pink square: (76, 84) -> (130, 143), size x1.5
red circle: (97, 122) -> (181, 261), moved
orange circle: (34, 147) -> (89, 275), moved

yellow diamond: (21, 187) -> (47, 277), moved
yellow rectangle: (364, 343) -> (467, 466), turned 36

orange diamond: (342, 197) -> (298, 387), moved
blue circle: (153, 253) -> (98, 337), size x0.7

==

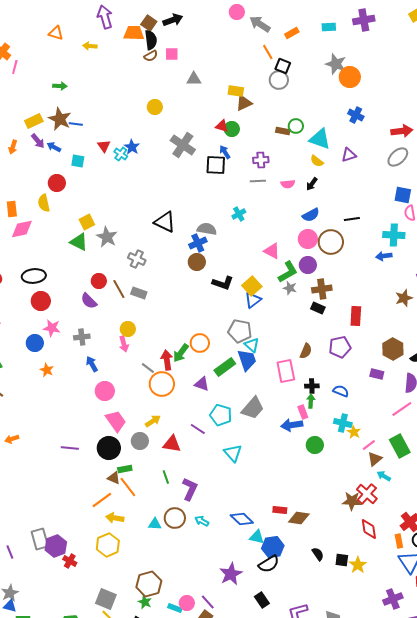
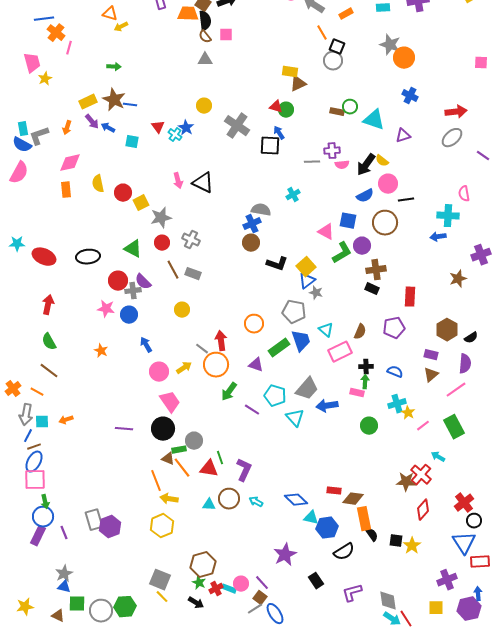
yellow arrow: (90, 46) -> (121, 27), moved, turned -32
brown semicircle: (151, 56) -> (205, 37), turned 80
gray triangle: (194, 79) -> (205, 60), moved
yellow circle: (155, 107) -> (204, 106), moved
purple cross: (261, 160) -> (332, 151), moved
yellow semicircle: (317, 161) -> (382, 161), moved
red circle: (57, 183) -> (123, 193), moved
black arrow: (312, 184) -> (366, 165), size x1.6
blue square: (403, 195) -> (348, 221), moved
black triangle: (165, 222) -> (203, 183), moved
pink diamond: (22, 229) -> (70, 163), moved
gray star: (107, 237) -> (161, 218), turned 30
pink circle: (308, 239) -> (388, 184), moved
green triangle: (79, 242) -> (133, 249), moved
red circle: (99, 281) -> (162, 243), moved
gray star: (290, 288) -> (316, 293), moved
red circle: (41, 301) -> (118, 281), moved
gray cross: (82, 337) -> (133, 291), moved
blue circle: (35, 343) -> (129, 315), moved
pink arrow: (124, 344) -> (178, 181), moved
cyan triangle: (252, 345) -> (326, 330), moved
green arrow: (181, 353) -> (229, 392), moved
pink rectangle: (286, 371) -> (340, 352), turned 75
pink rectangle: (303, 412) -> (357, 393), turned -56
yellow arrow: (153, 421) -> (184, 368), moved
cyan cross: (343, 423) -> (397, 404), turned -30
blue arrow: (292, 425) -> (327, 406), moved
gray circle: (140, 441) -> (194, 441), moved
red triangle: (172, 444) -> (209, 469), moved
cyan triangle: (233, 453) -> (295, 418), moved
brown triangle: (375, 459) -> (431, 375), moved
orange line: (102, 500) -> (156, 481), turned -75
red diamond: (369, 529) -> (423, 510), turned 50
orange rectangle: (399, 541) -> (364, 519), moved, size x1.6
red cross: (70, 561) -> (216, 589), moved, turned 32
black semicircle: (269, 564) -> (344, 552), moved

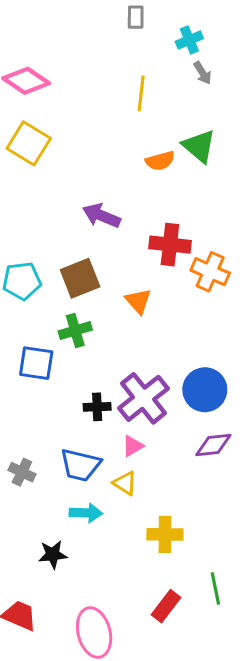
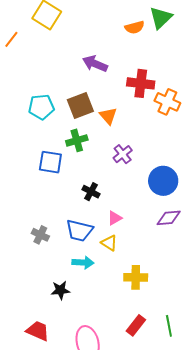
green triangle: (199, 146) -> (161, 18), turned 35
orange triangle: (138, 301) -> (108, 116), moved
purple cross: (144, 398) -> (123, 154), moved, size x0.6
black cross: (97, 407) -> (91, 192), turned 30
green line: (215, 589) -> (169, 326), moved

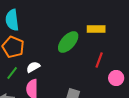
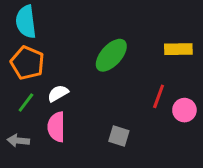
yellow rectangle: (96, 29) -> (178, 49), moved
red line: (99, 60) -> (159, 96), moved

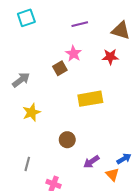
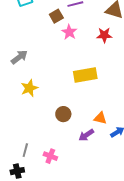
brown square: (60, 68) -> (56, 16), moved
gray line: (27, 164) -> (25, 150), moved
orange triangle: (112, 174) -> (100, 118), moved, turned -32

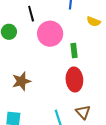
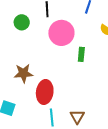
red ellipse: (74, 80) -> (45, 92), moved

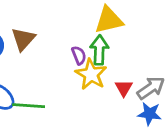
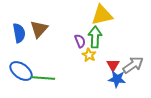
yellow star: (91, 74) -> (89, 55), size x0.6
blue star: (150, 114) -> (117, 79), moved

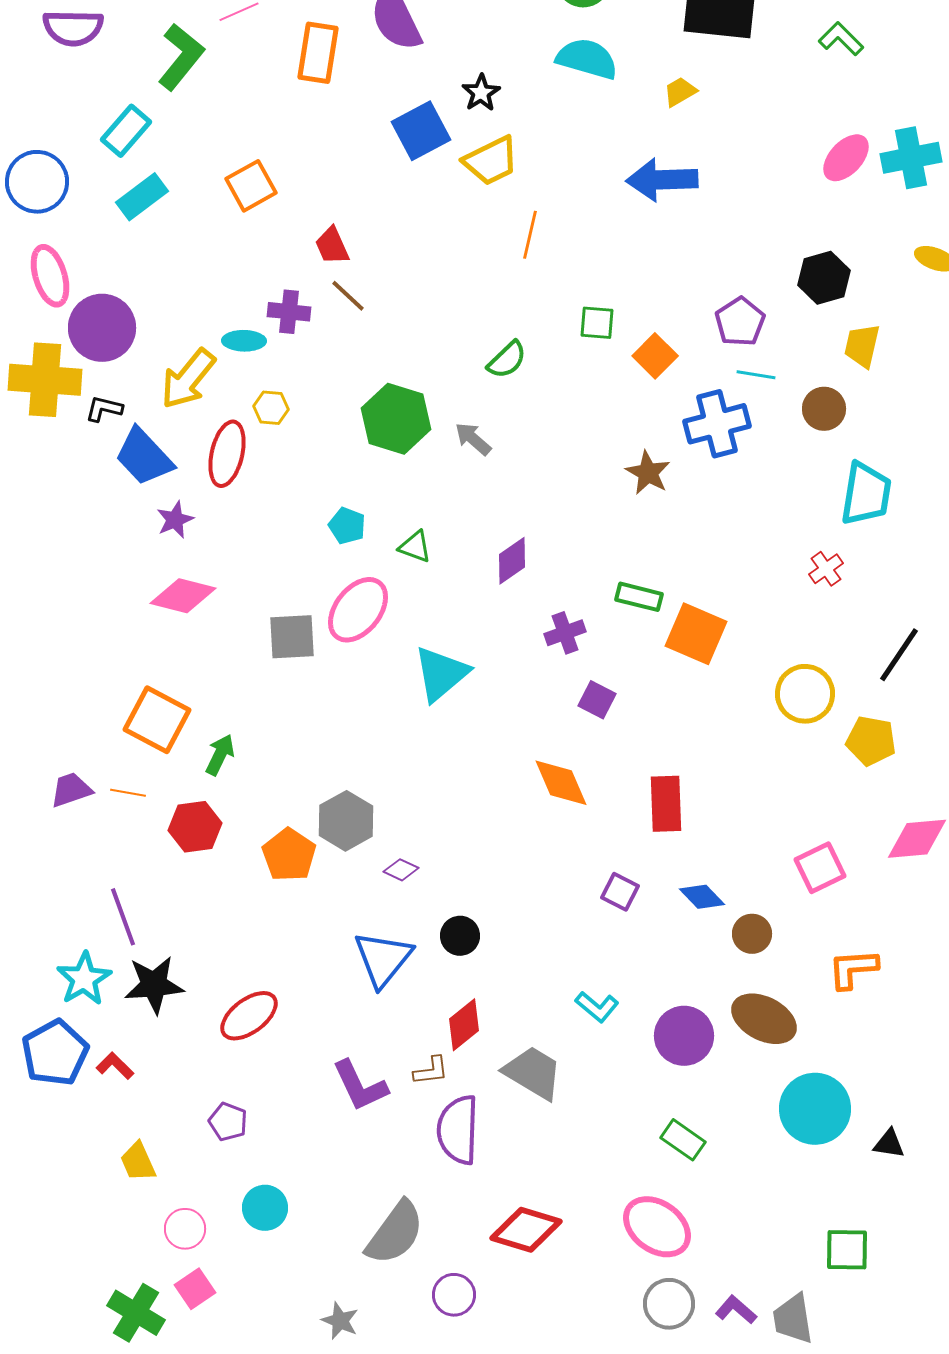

==

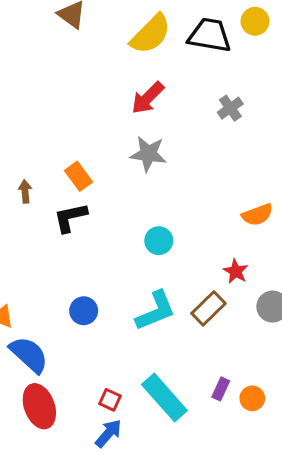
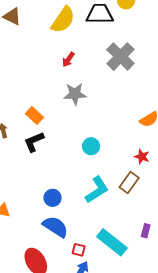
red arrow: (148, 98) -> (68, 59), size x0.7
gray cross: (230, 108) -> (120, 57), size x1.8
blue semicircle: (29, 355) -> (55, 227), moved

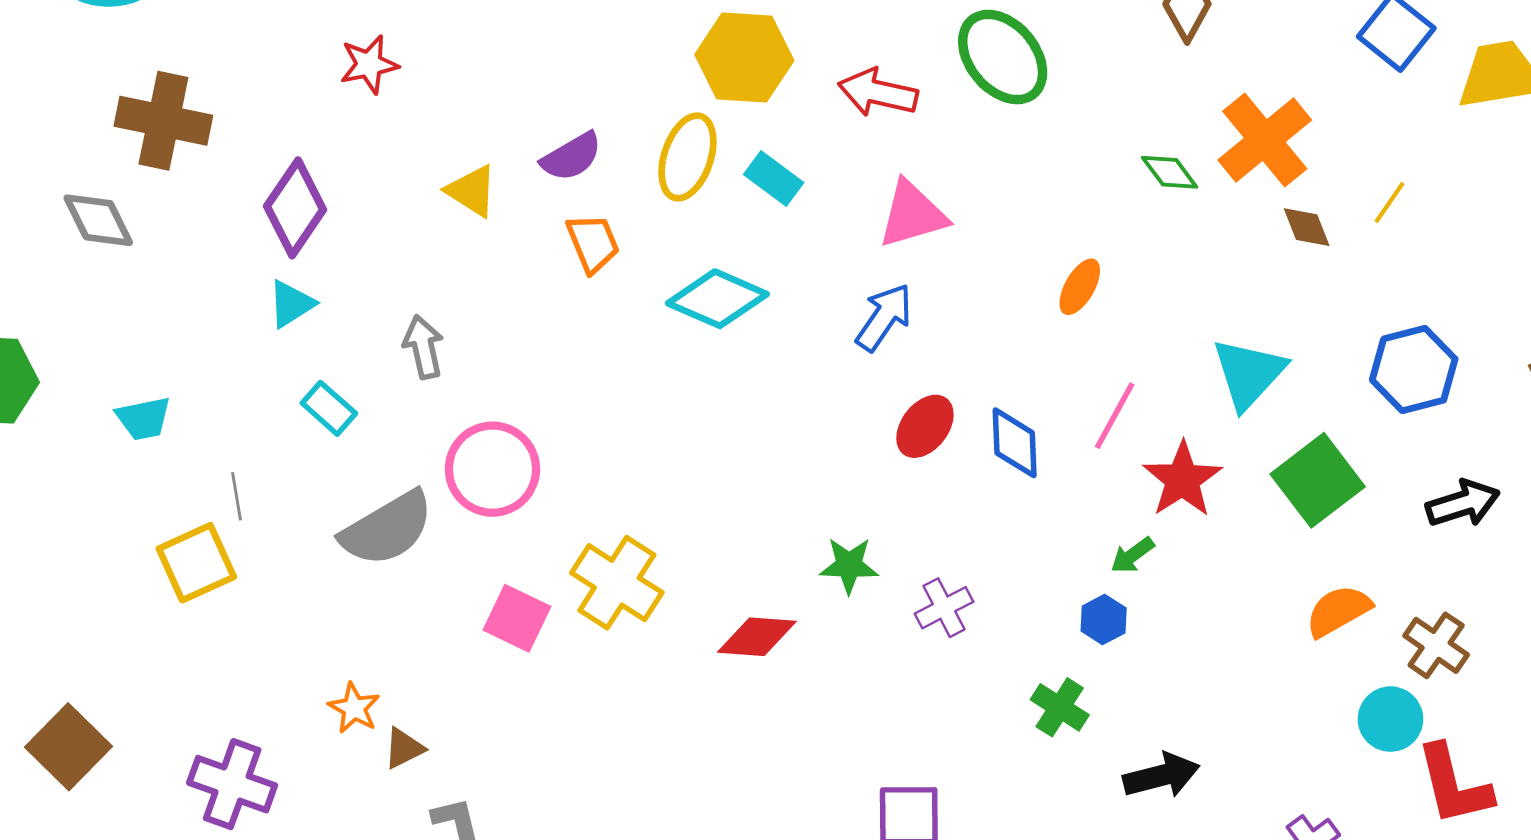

Prompt - Count every line of the records that includes "black", and give that number with no other words.

Exercise answer - 4